**Records for processing:**
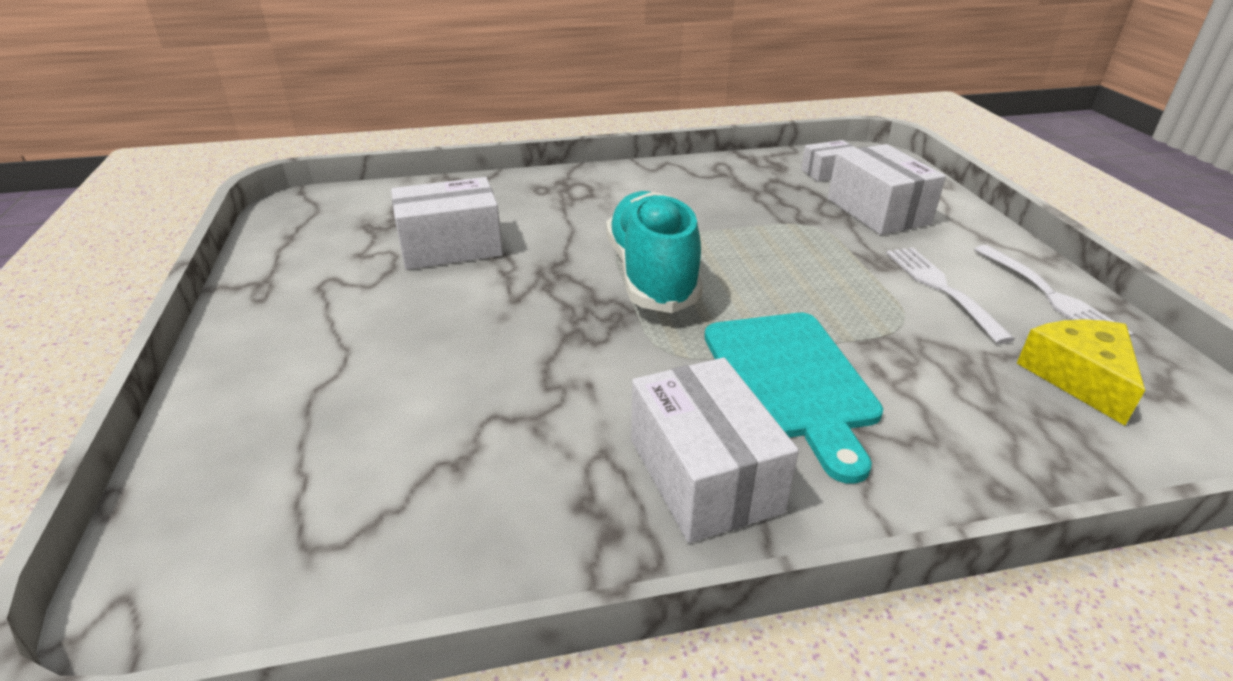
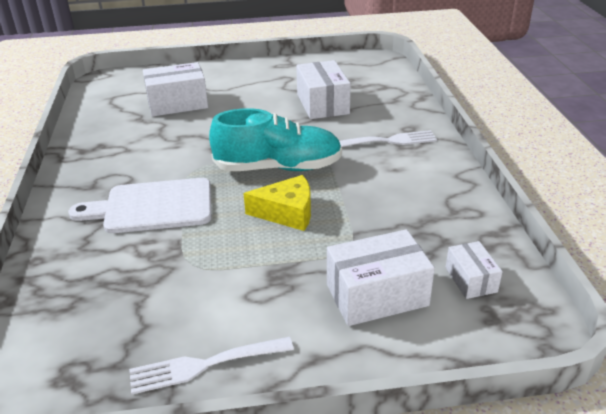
camera: 95 degrees right, 0 degrees up
(704, 475) = (99, 173): white box -> white box (177, 103)
(791, 380) = (153, 207): turquoise cutting board -> white cutting board
(941, 288) = (232, 297): white fork -> white fork (388, 141)
(1079, 377) = (100, 333): yellow cheese -> yellow cheese (287, 213)

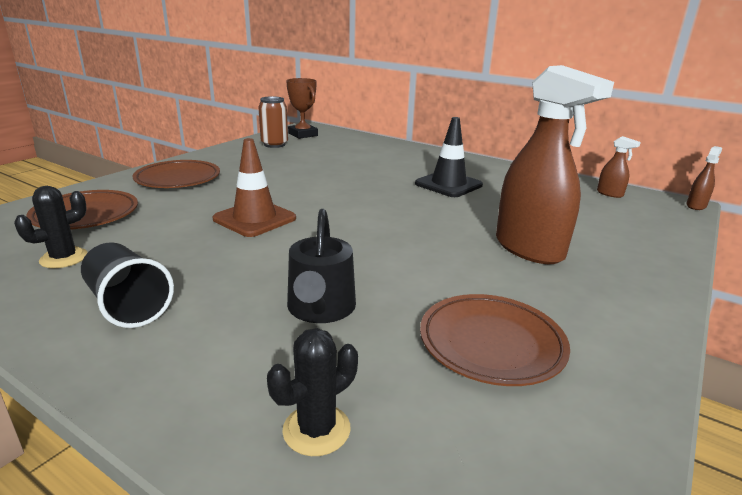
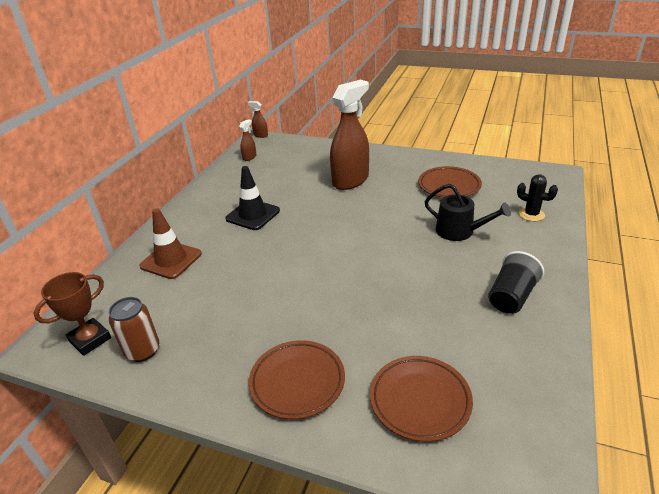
camera: 100 degrees left, 10 degrees up
(64, 258) = (491, 361): black cactus -> none
(254, 219) = (367, 290): brown traffic cone -> brown traffic cone (171, 260)
(320, 309) = (459, 231): black watering can -> black watering can turned 45 degrees clockwise

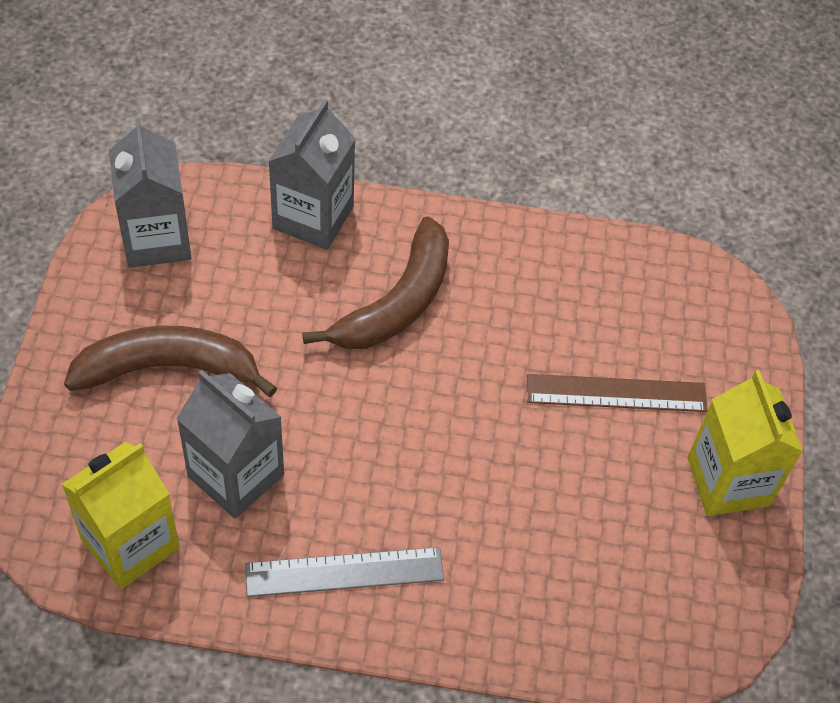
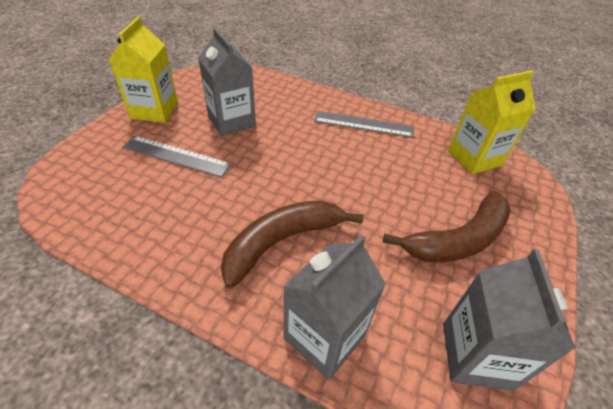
camera: 160 degrees left, 10 degrees down
(168, 368) = (458, 239): brown banana -> brown banana turned 45 degrees counterclockwise
(236, 475) = (415, 172): grey carton -> grey carton (231, 121)
(616, 393) = (176, 156): brown ruler -> grey ruler

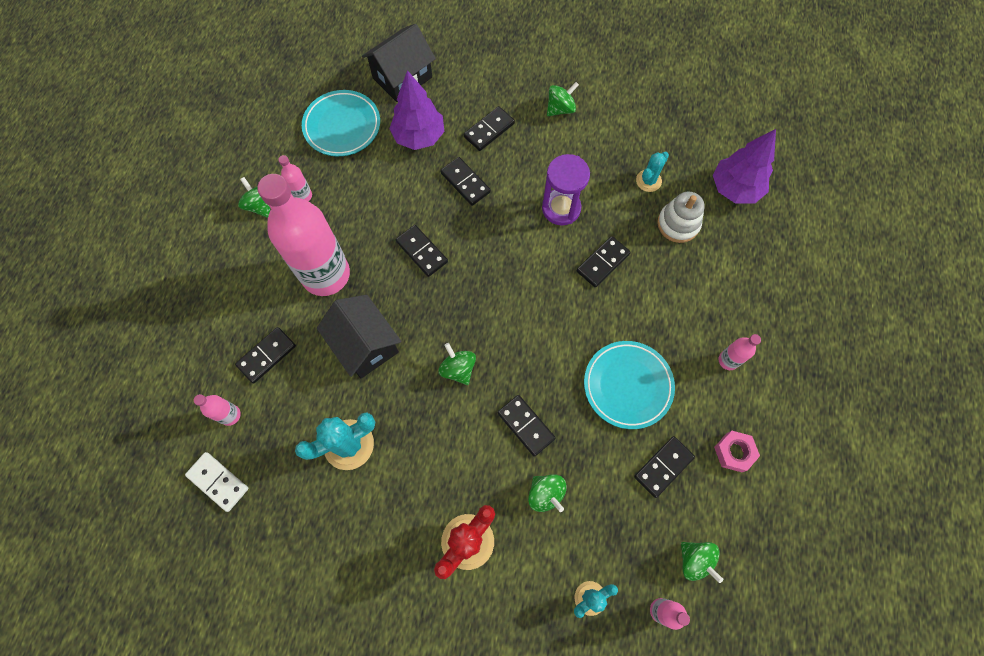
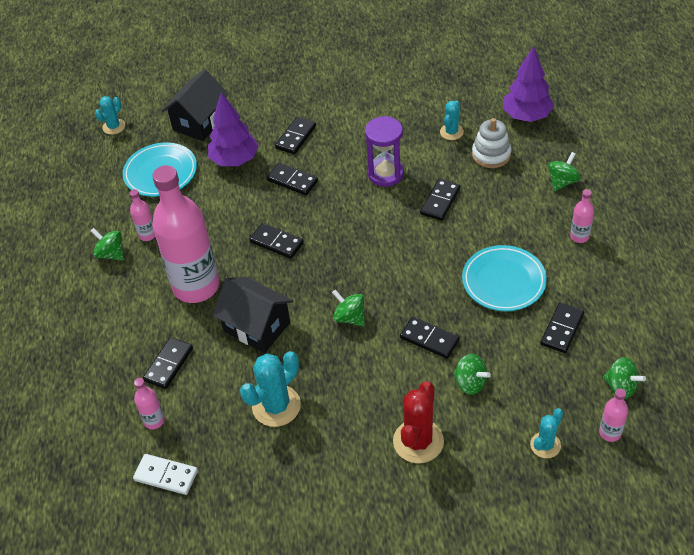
camera: 15 degrees left, 20 degrees down
(318, 54) = (114, 127): none -> turquoise cactus
(560, 109) = (351, 104): green spinning top -> green spinning top (562, 182)
(734, 452) = (616, 299): pink nut -> none

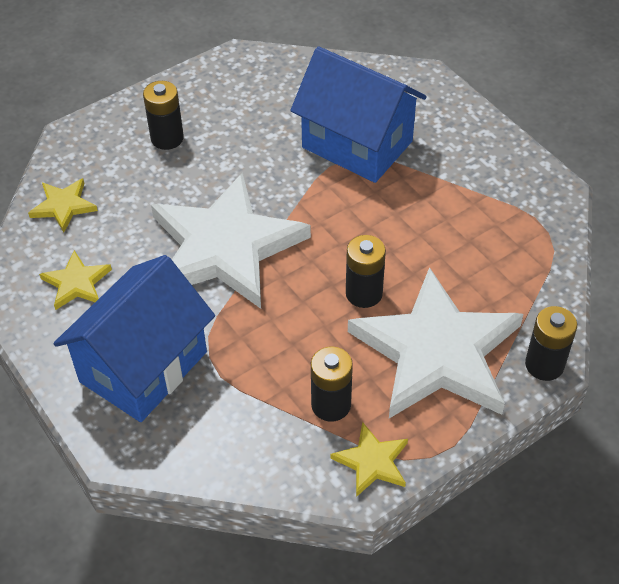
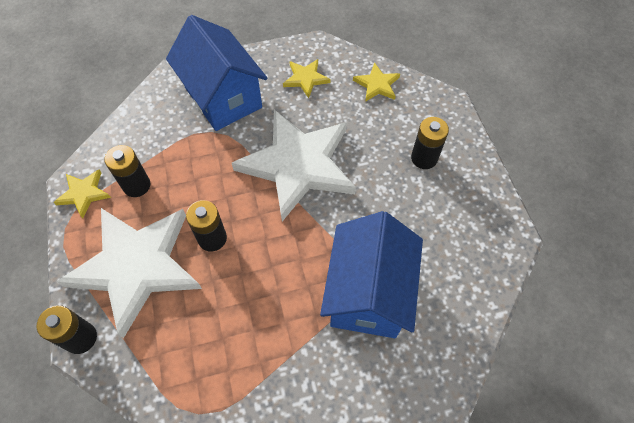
camera: 110 degrees right, 10 degrees up
(357, 144) = (368, 293): blue house -> blue house turned 45 degrees counterclockwise

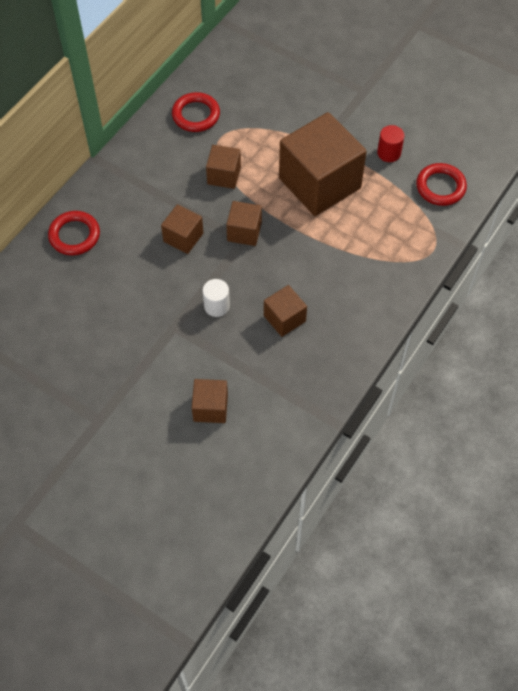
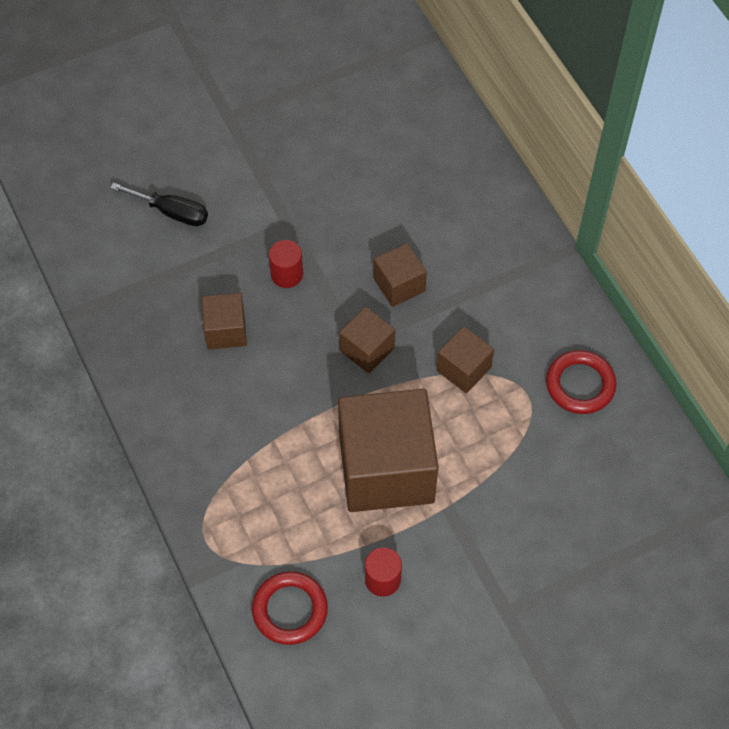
camera: 120 degrees right, 0 degrees up
(74, 235) = (469, 184): red ring -> none
(210, 408) = (172, 212): brown cube -> black screwdriver
(216, 306) = (287, 274): white cylinder -> red cylinder

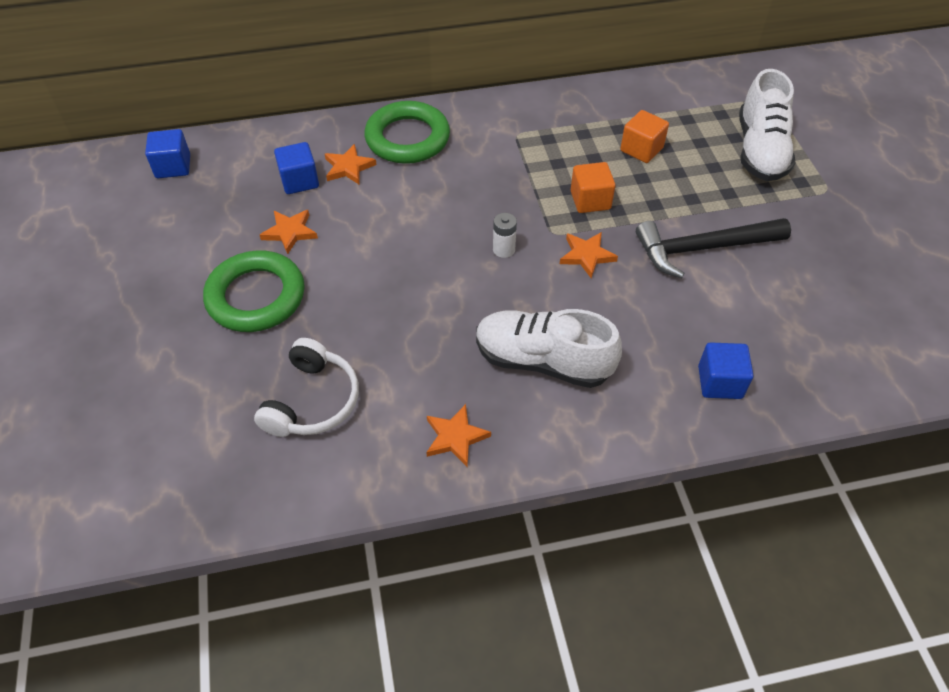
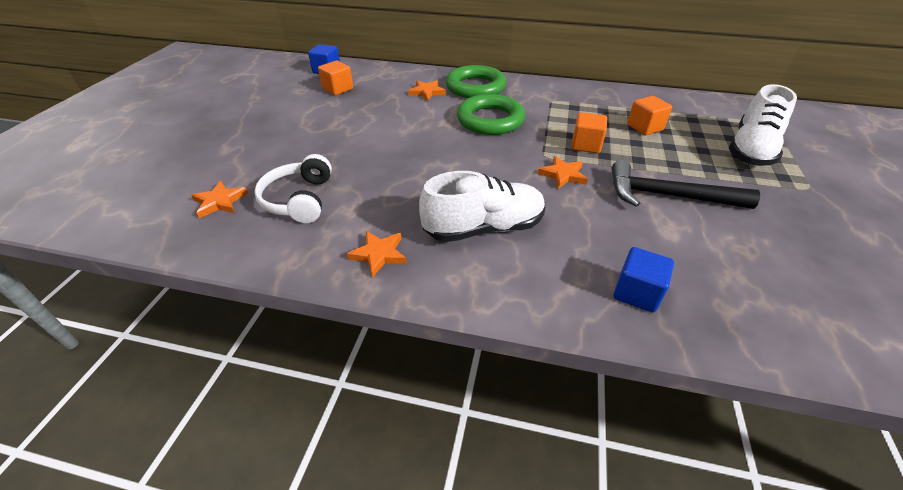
camera: 25 degrees right, 10 degrees down
(219, 199) = (338, 89): none -> orange cube
(256, 296) = (316, 136): green ring -> green ring (490, 120)
(290, 232) = (365, 112): orange star -> orange star (220, 202)
(299, 181) = (392, 91): blue cube -> none
(312, 401) = (299, 199): white headphones -> white headphones turned 135 degrees clockwise
(504, 249) = (500, 155): white battery -> none
(543, 361) = (484, 228): white shoe -> white shoe turned 120 degrees clockwise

**What you will do:**
Transcribe, word for word, only the material from its opening line through the line containing "(64, 258) = (491, 361): black cactus -> none", both ends included, and omit the pictures.

**Problem solution:**
camera: 95 degrees right, 0 degrees up
(704, 475) = (99, 173): white box -> white box (177, 103)
(791, 380) = (153, 207): turquoise cutting board -> white cutting board
(941, 288) = (232, 297): white fork -> white fork (388, 141)
(1079, 377) = (100, 333): yellow cheese -> yellow cheese (287, 213)

camera: 100 degrees left, 10 degrees up
(64, 258) = (491, 361): black cactus -> none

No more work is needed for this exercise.